BEGIN DATA FOR THIS EXERCISE
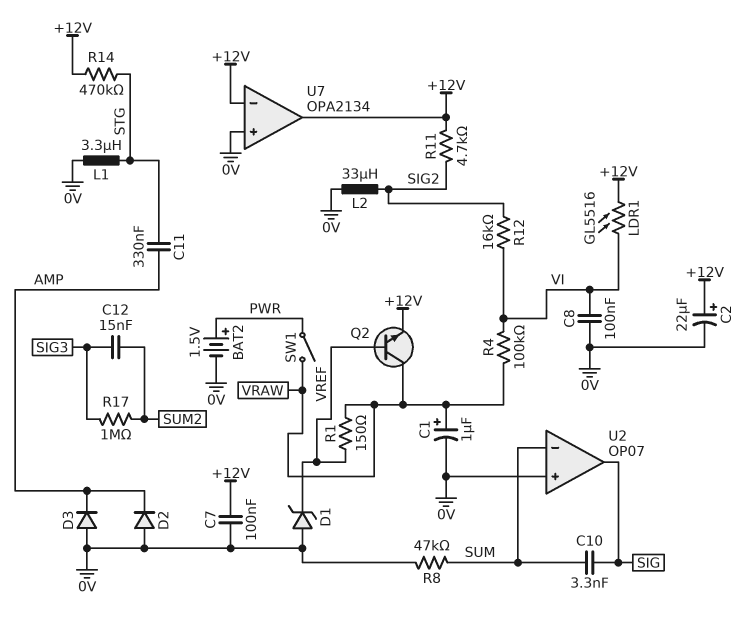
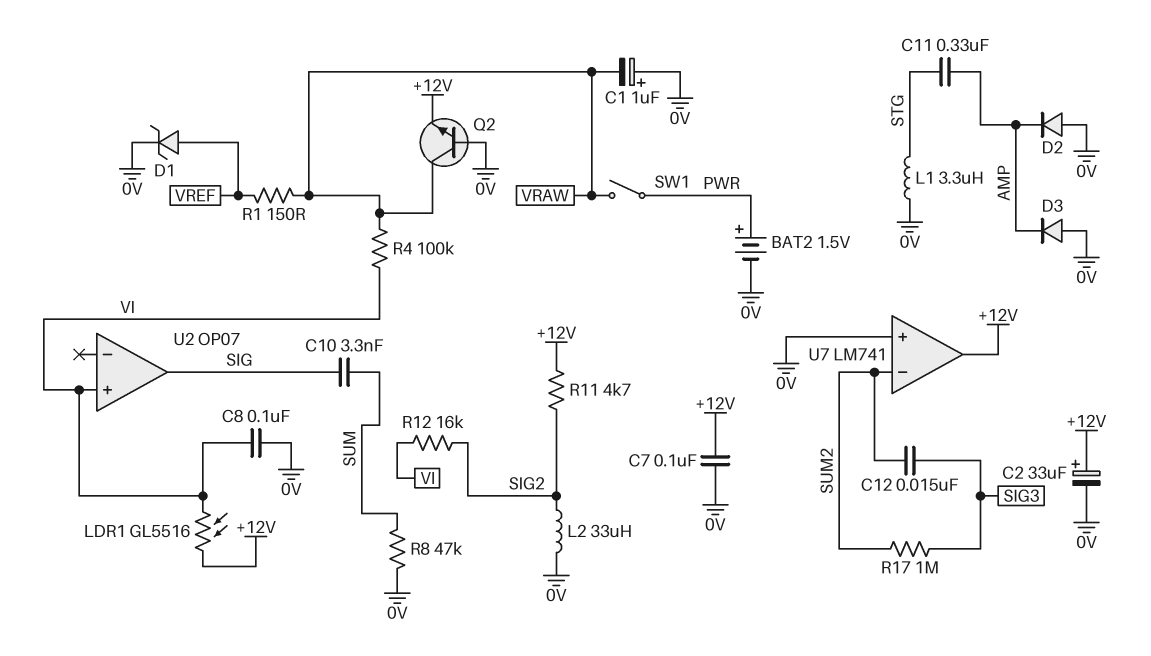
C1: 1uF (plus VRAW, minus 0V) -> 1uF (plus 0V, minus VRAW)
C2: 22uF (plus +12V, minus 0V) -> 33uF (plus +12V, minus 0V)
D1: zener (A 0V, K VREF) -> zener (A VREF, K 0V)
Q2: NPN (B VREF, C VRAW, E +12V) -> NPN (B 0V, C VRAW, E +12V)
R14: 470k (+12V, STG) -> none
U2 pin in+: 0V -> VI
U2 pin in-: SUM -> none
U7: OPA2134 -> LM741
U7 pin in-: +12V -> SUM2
END DATA FOR THIS EXERCISE
BEGIN DATA FOR THIS EXERCISE
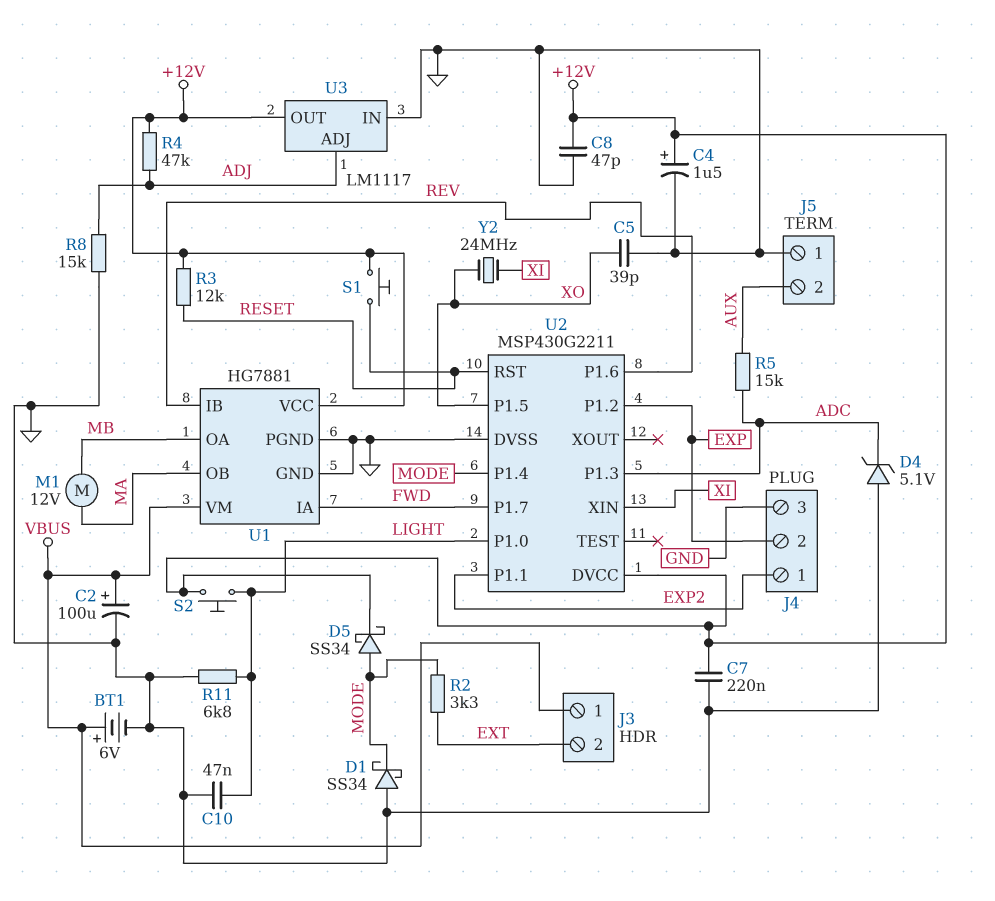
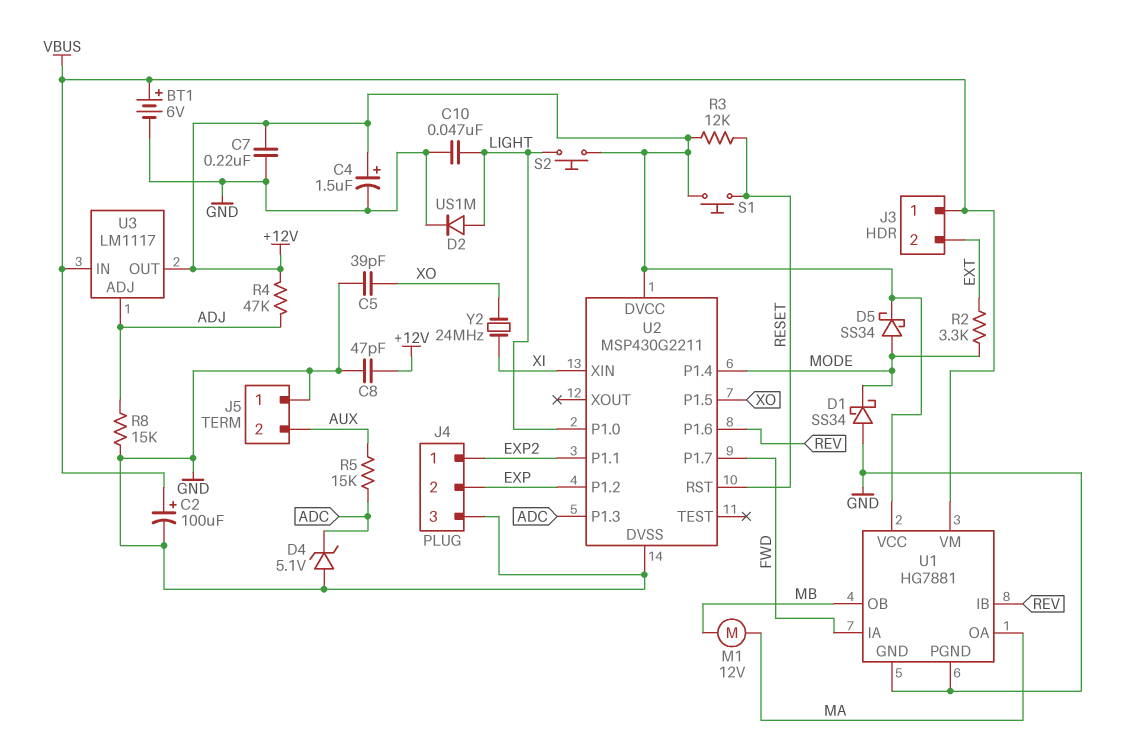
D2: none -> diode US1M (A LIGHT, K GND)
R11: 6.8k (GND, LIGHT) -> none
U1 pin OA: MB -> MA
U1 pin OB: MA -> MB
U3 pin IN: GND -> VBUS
END DATA FOR THIS EXERCISE
BEGIN DATA FOR THIS EXERCISE
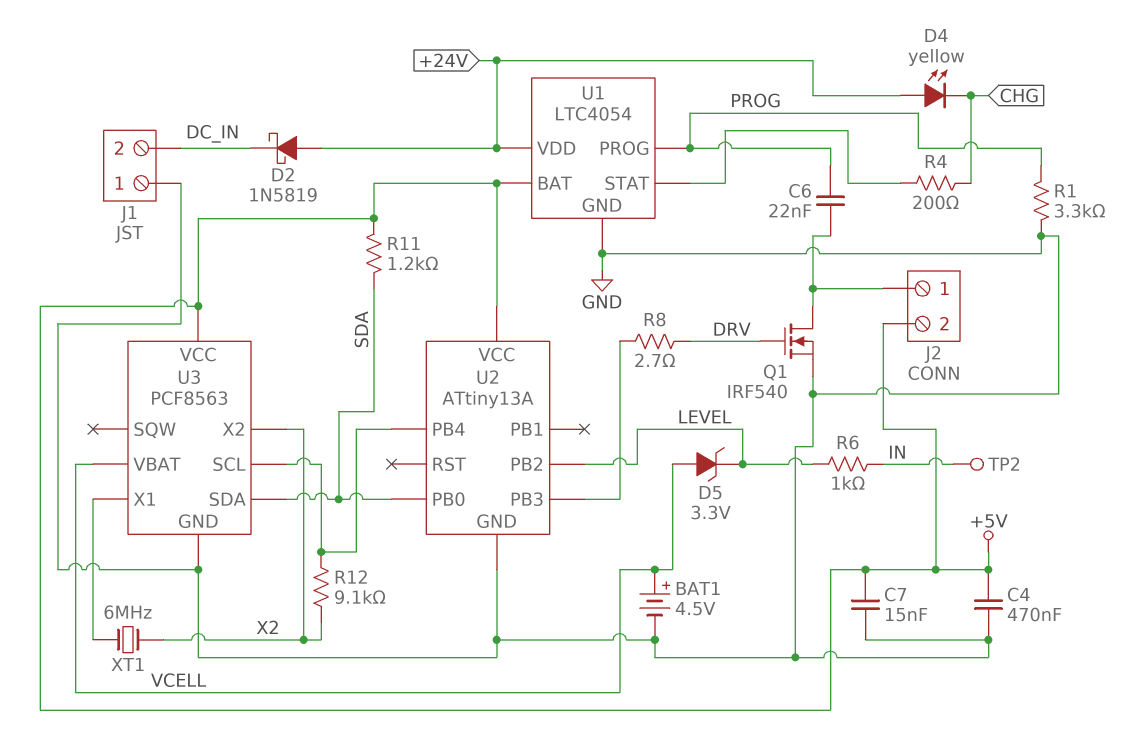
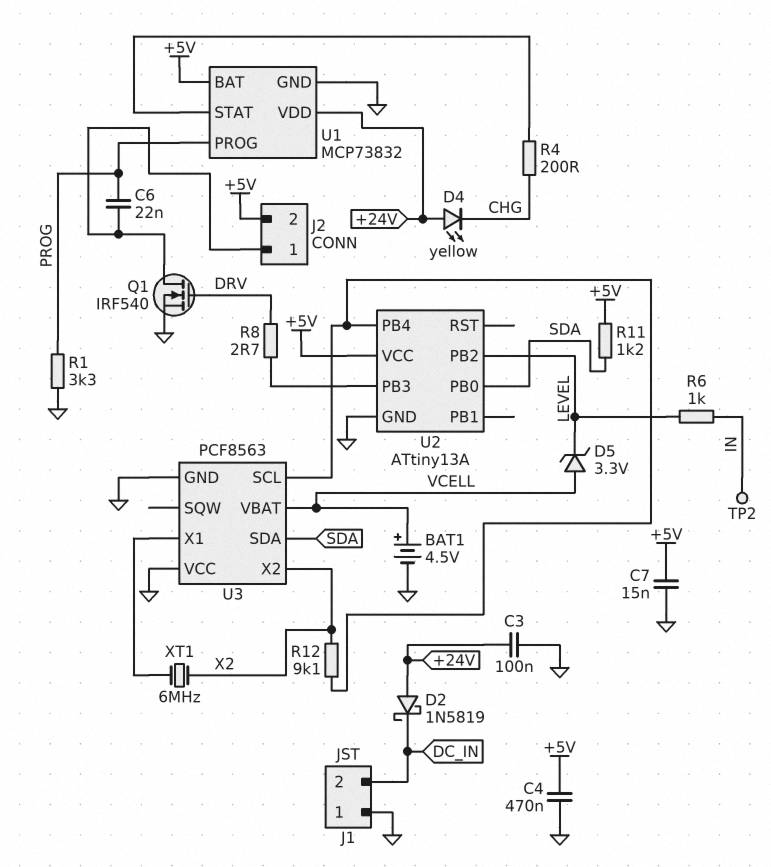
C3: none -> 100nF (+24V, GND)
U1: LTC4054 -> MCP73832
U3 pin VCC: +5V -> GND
END DATA FOR THIS EXERCISE
**PROBLEM TO SOLVE**.
Using the entries above, give again exactly the lines from the line holding "C3: none -> 100nF (+24V, GND)" through the line holding "U3 pin VCC: +5V -> GND". Include both end lines and nothing else.

**RESULT OF THE EXERCISE**.
C3: none -> 100nF (+24V, GND)
U1: LTC4054 -> MCP73832
U3 pin VCC: +5V -> GND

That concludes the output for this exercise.